| What the task asks |
Print the lines from the one containing "green cap: 1 -> 2" through the end of the listing below, exactly as written. Any pictures stay out.
[Opening Supplied material section]
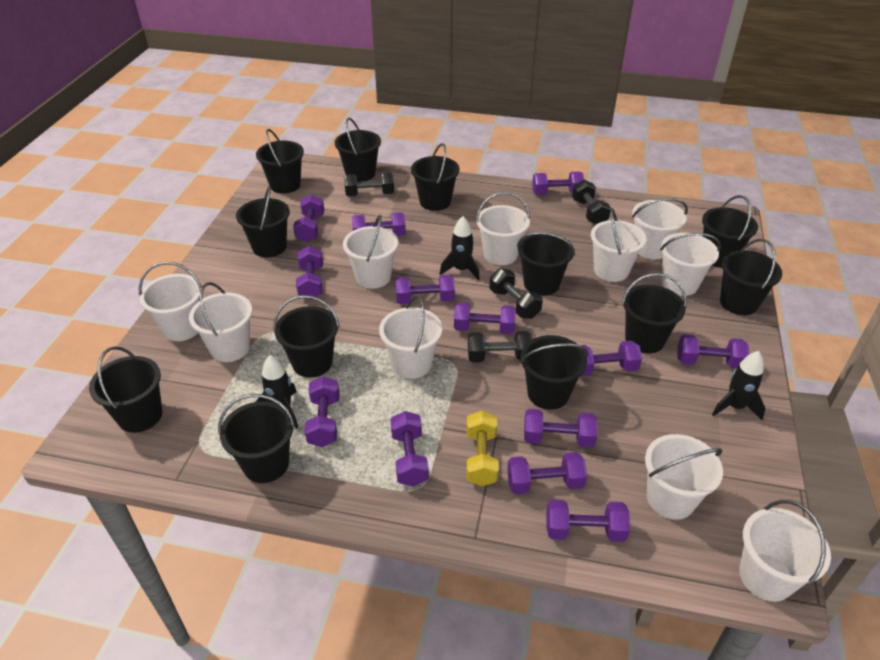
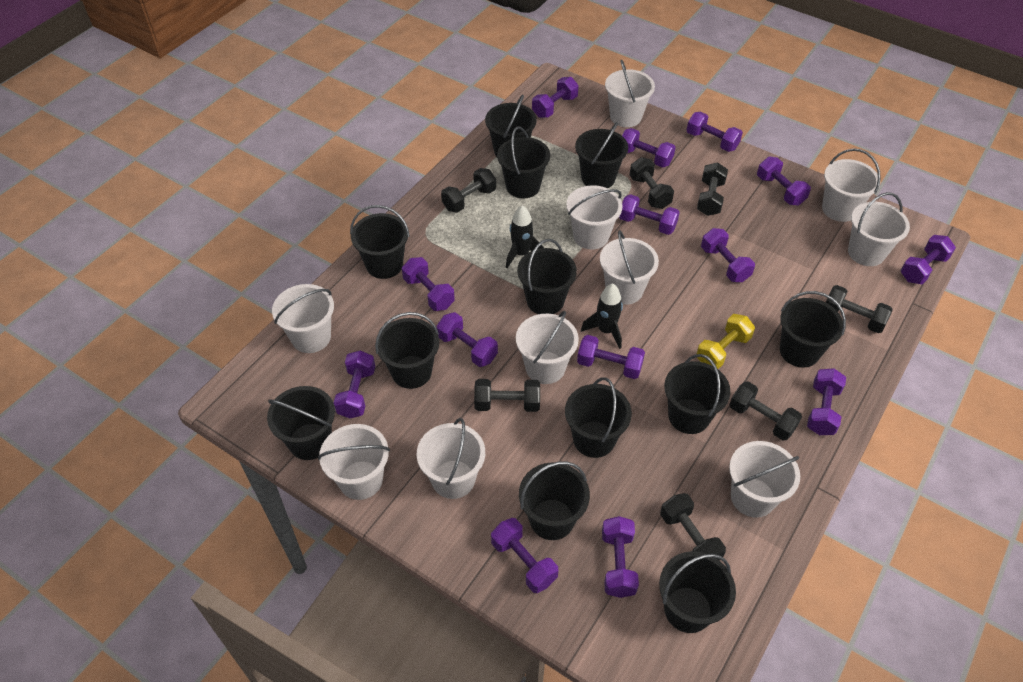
black dumbbell: 4 -> 7
black rocket: 3 -> 2
purple dumbbell: 13 -> 14

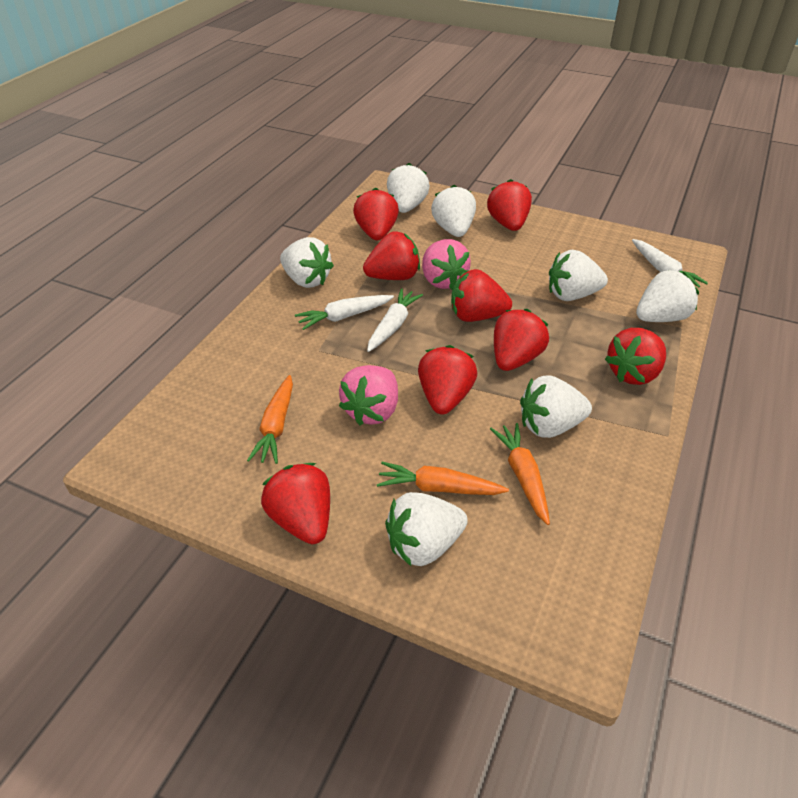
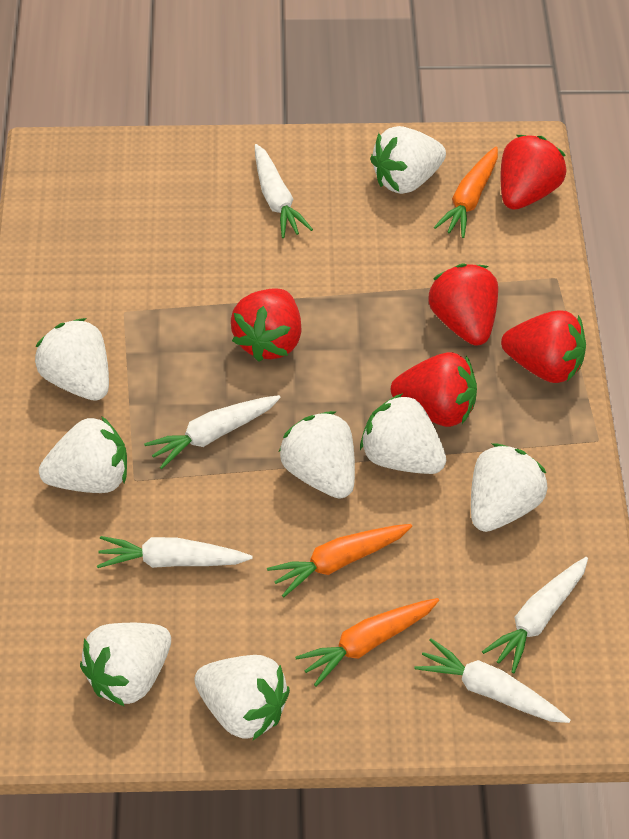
pink strawberry: 2 -> 0
red strawberry: 8 -> 5
white carrot: 3 -> 5
white strawberry: 7 -> 8

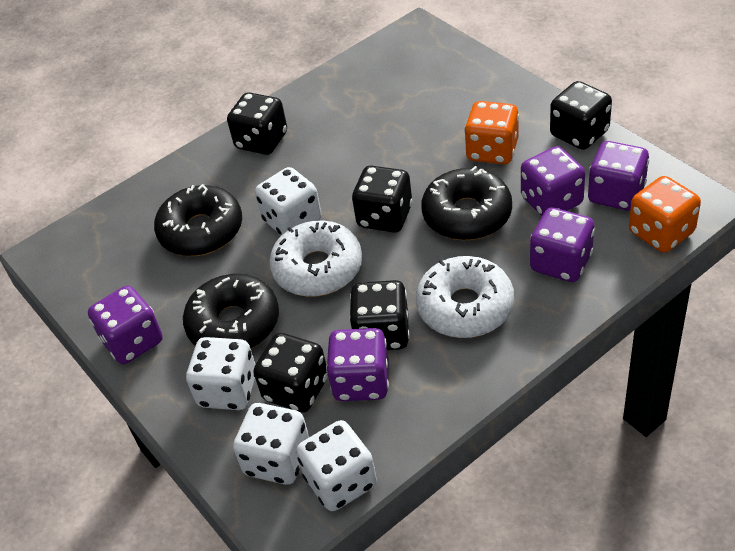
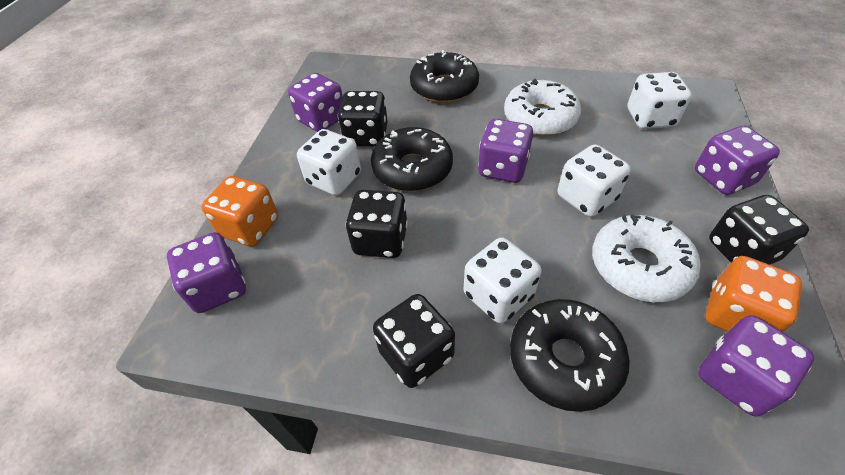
black dice: 5 -> 4

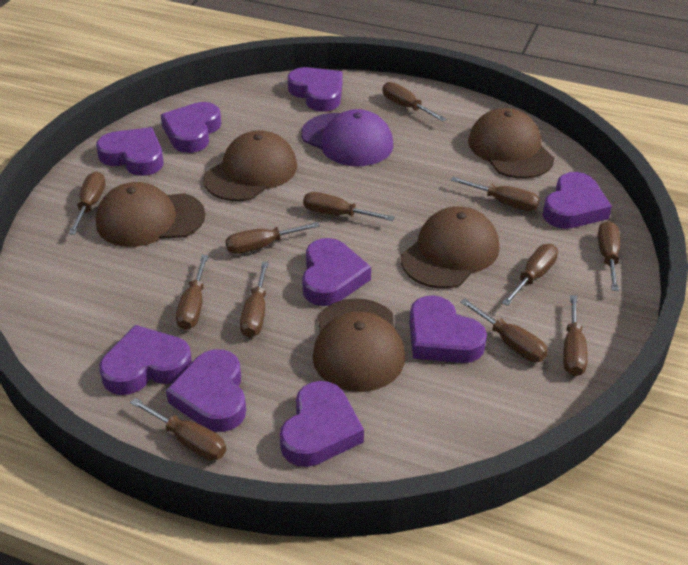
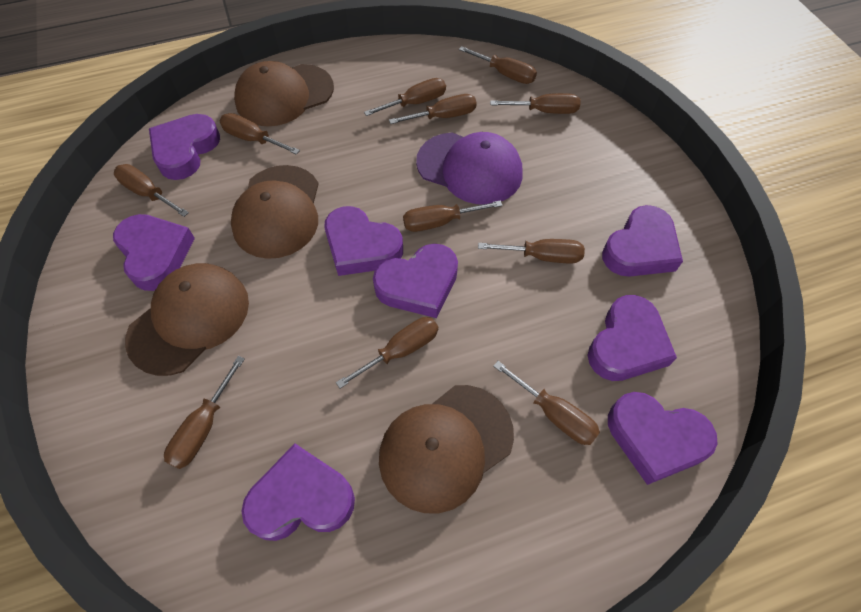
brown cap: 5 -> 4
brown screwdriver: 12 -> 11
purple heart: 9 -> 8

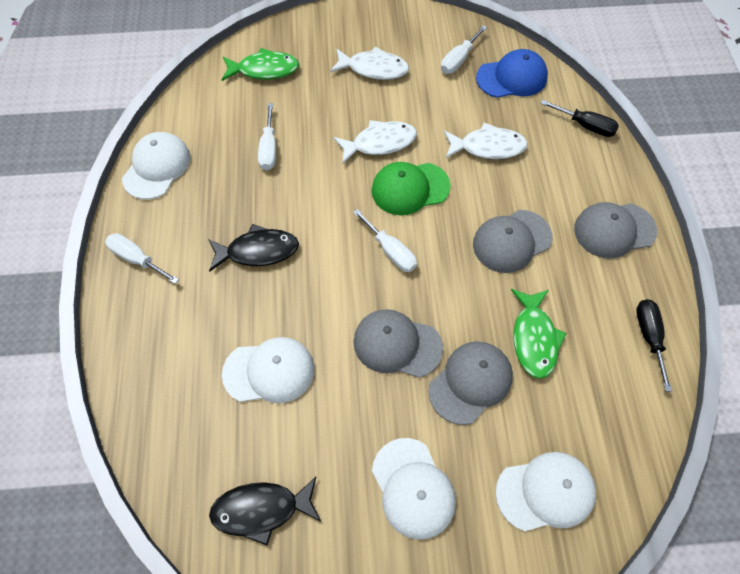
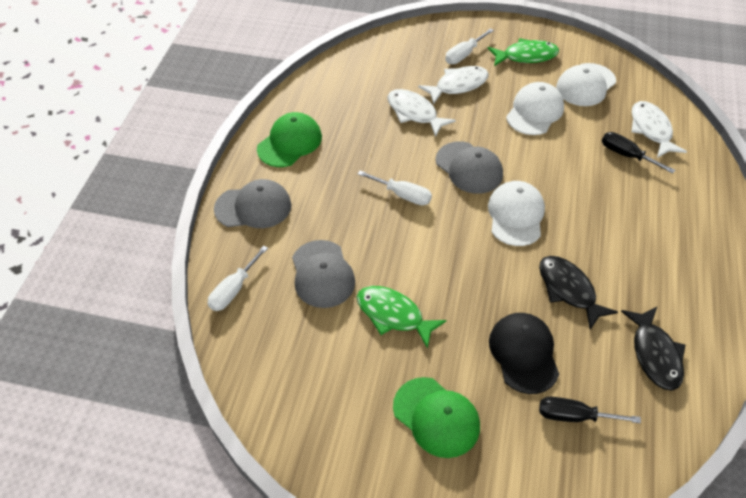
black cap: 0 -> 1
blue cap: 1 -> 0
green cap: 1 -> 2
grey cap: 4 -> 3
white cap: 4 -> 3
white screwdriver: 4 -> 3

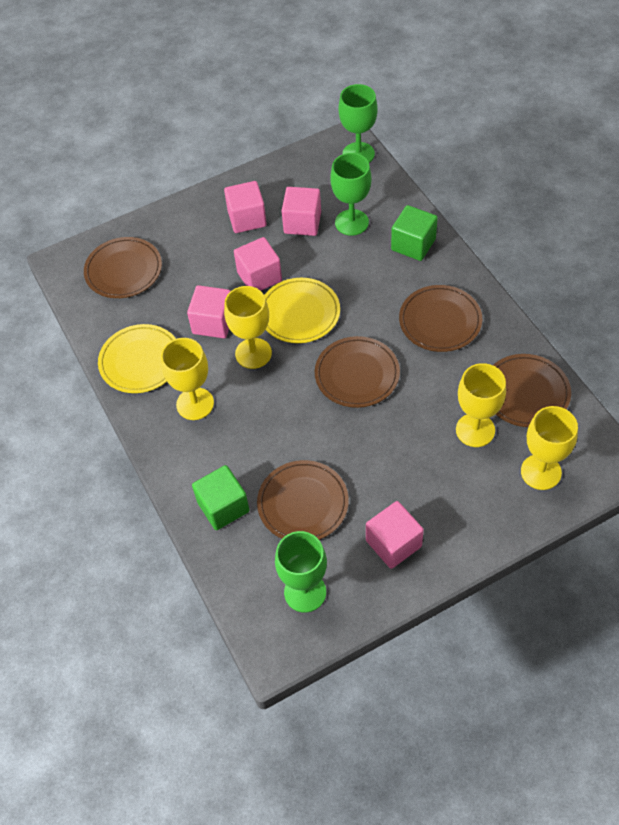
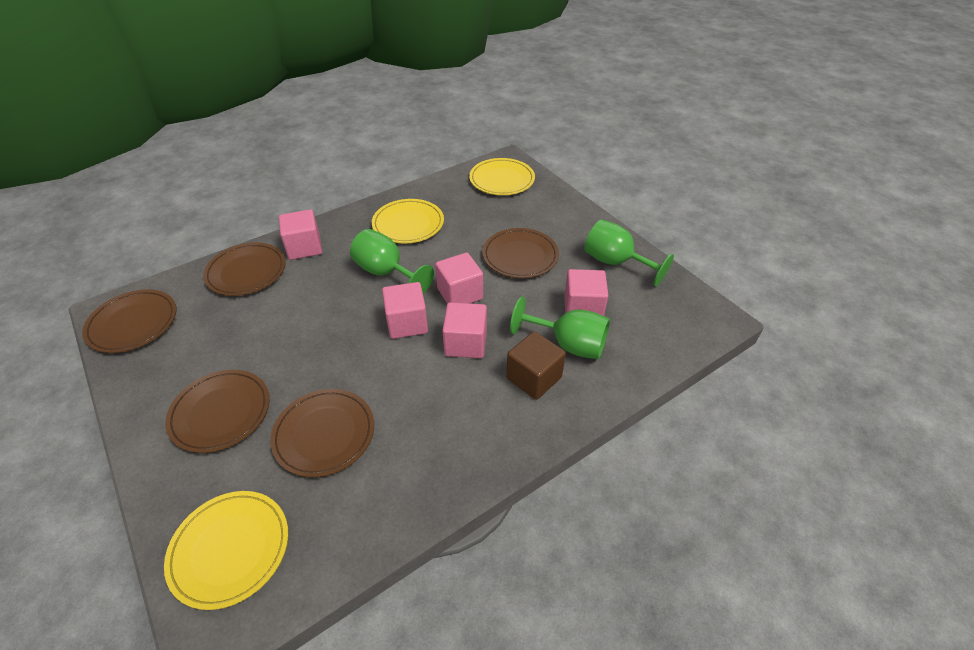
brown cube: 0 -> 1
green cube: 2 -> 0
yellow goblet: 4 -> 0
yellow plate: 2 -> 3

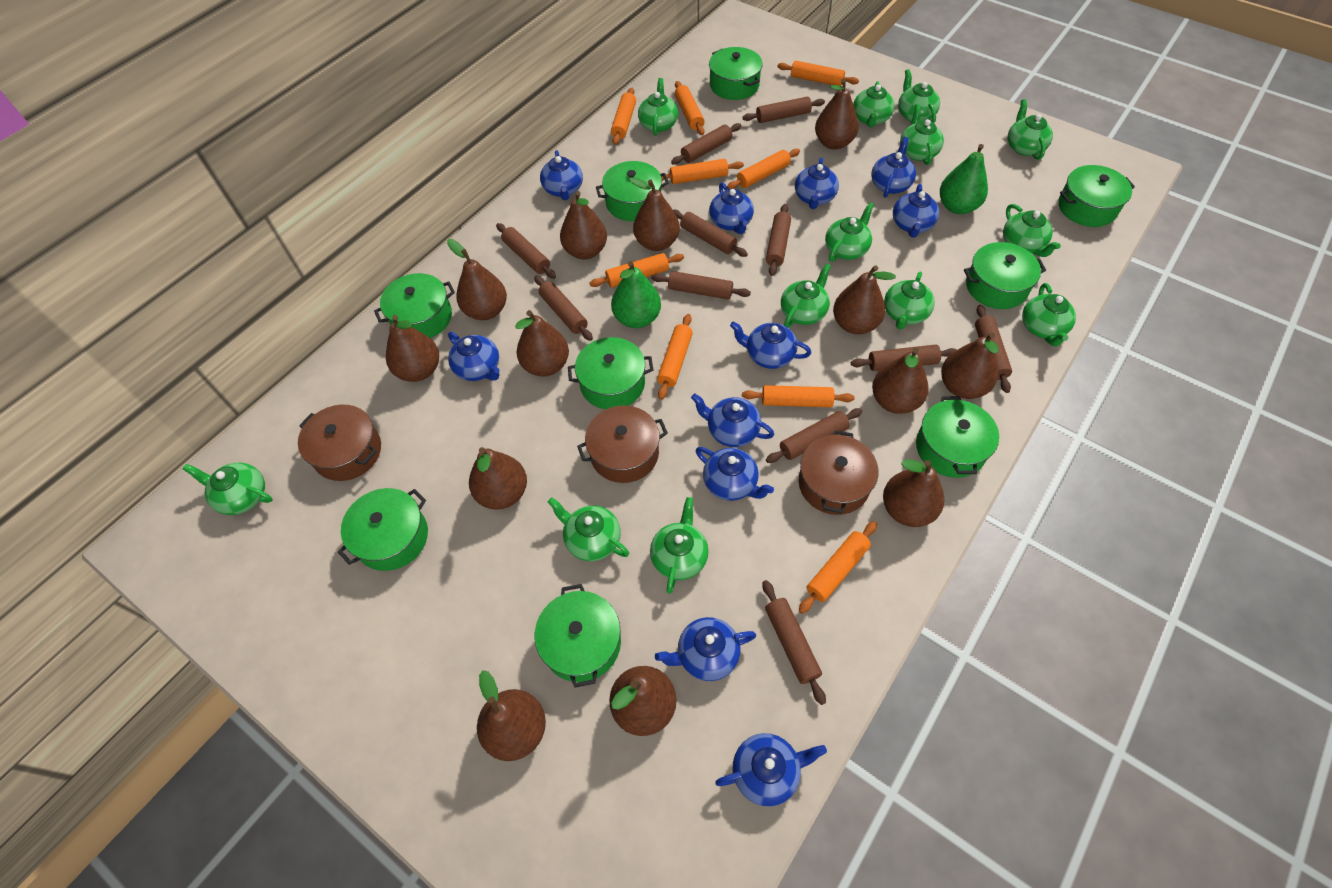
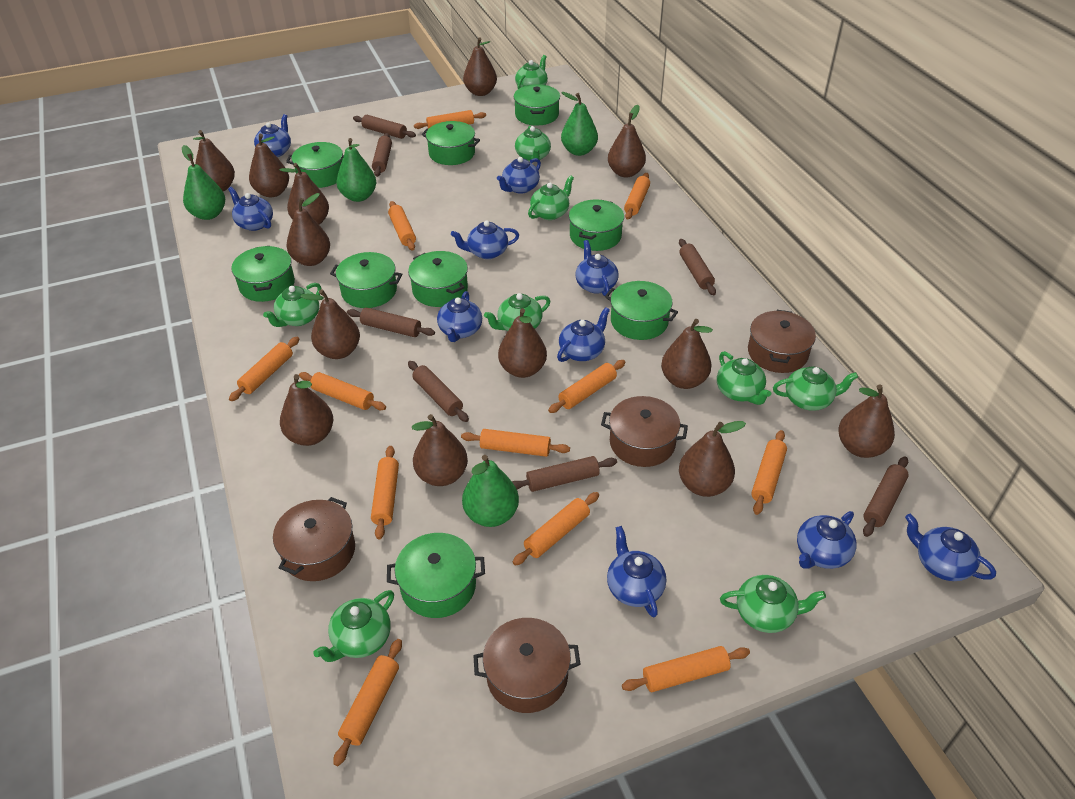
blue teapot: 11 -> 10
brown pot: 3 -> 4
brown rolling pin: 11 -> 7
green pear: 2 -> 4
green teapot: 13 -> 9
orange rolling pin: 9 -> 12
[Closing Supplied material section]
| Result of this task |
green cap: 1 -> 2
grey cap: 4 -> 3
white cap: 4 -> 3
white screwdriver: 4 -> 3

brown cube: 0 -> 1
green cube: 2 -> 0
yellow goblet: 4 -> 0
yellow plate: 2 -> 3

blue teapot: 11 -> 10
brown pot: 3 -> 4
brown rolling pin: 11 -> 7
green pear: 2 -> 4
green teapot: 13 -> 9
orange rolling pin: 9 -> 12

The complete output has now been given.